=== What needs to be done ===
How do the lines below between the ones holding "red rectangle: (256, 168)" and "red star: (374, 162) -> (411, 219), moved", inclusive, read? Give them again exactly, with no other lines.

(Dataset records)
*** Block opens ***

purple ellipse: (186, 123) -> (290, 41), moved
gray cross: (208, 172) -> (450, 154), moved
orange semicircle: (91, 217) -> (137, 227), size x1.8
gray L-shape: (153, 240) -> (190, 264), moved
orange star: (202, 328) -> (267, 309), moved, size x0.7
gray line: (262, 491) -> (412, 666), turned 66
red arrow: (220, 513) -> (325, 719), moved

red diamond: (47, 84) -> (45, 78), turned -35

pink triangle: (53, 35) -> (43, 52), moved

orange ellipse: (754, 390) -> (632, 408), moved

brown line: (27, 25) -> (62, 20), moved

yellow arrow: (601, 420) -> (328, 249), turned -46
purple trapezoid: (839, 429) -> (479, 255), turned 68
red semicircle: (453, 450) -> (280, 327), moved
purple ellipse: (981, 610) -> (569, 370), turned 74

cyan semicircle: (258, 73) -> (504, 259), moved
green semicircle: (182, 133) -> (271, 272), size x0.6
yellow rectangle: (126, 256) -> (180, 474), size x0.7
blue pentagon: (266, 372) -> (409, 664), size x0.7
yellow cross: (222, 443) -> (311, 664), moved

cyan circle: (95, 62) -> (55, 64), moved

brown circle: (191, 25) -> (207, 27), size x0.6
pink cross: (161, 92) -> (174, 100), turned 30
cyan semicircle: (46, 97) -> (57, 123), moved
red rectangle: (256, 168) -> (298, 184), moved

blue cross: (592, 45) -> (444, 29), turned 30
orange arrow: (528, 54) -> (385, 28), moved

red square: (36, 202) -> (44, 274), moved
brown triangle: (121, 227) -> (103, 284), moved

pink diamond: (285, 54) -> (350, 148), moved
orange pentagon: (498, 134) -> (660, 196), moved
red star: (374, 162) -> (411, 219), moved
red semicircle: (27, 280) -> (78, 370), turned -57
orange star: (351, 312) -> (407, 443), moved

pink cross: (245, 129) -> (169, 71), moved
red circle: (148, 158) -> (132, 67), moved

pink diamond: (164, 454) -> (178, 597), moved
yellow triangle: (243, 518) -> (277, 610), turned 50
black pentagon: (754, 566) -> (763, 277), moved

*** Block closes ***

=== Exercise result ===
red rectangle: (256, 168) -> (298, 184), moved

blue cross: (592, 45) -> (444, 29), turned 30
orange arrow: (528, 54) -> (385, 28), moved

red square: (36, 202) -> (44, 274), moved
brown triangle: (121, 227) -> (103, 284), moved

pink diamond: (285, 54) -> (350, 148), moved
orange pentagon: (498, 134) -> (660, 196), moved
red star: (374, 162) -> (411, 219), moved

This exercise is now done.